Problem:
Once you find the line containing "LUX pin SDA: D2 -> D10" in the data below, copy it and each following line exactly, up to and including the line containing "RFID pin SCK: D0 -> D3", and nothing else.

Version comparison data:
━━━━━━━━

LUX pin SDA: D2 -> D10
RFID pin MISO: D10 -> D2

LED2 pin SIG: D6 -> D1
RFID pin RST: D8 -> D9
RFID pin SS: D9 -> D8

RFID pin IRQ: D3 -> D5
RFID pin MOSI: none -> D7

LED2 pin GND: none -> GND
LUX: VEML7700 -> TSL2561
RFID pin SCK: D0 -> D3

━━━━━━━━

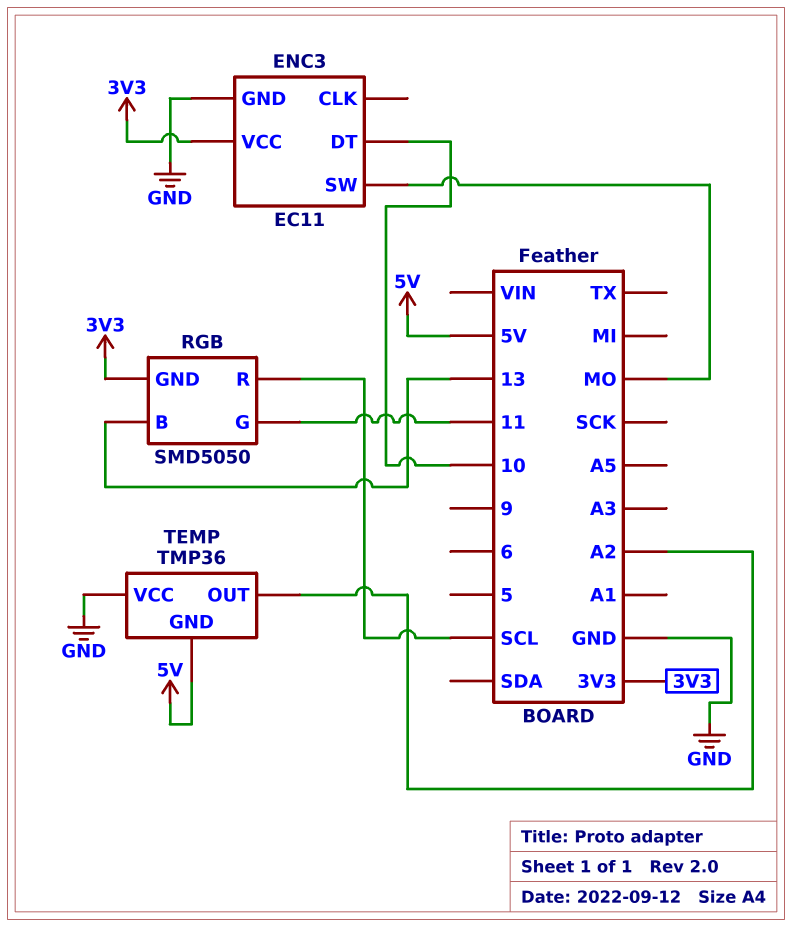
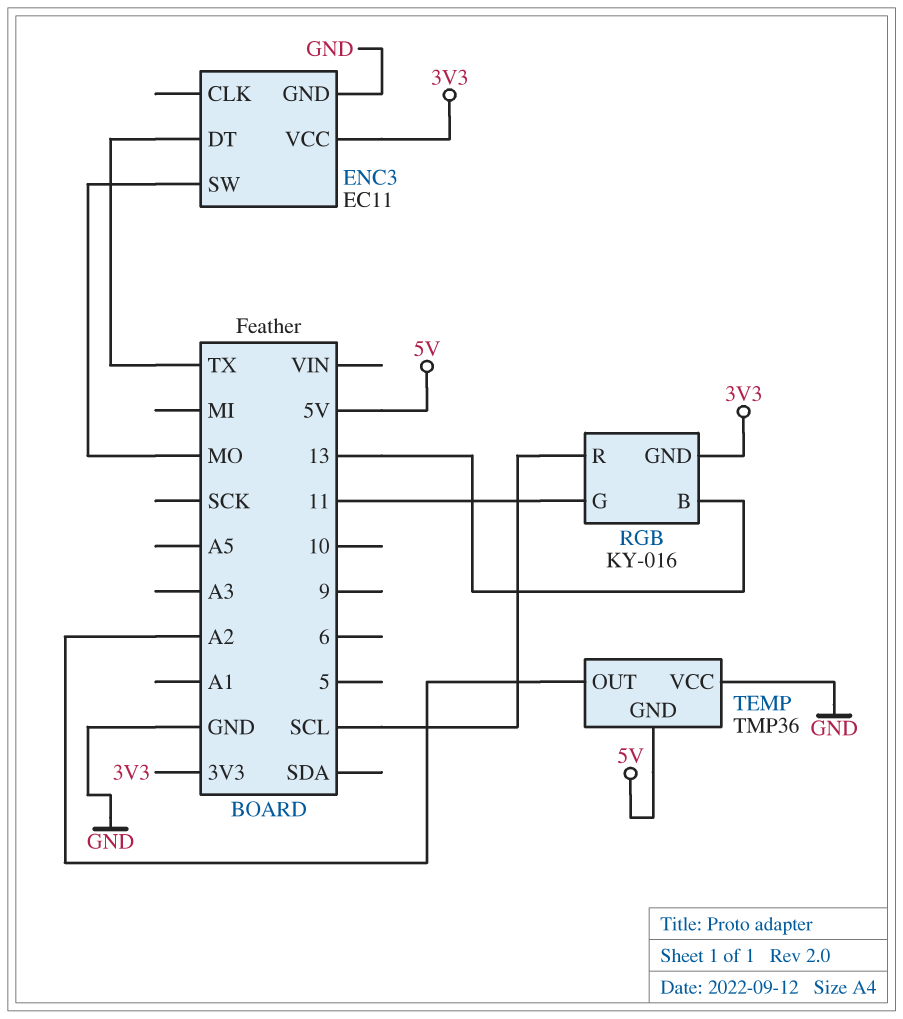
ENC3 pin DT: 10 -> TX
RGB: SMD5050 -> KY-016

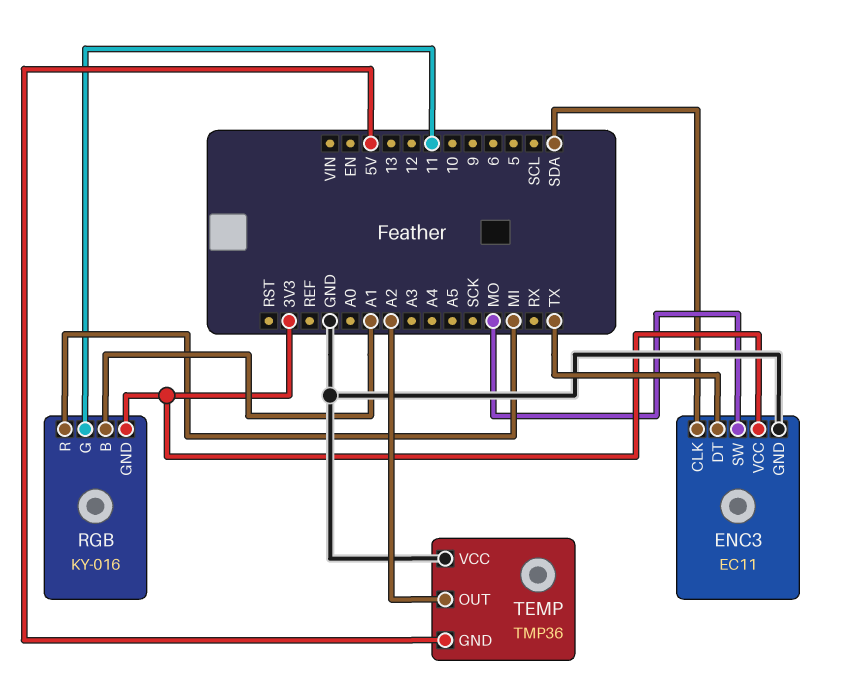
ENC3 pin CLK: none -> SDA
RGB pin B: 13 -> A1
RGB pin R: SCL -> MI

━━━━━━━━

Output for this exercise:
LUX pin SDA: D2 -> D10
RFID pin MISO: D10 -> D2

LED2 pin SIG: D6 -> D1
RFID pin RST: D8 -> D9
RFID pin SS: D9 -> D8

RFID pin IRQ: D3 -> D5
RFID pin MOSI: none -> D7

LED2 pin GND: none -> GND
LUX: VEML7700 -> TSL2561
RFID pin SCK: D0 -> D3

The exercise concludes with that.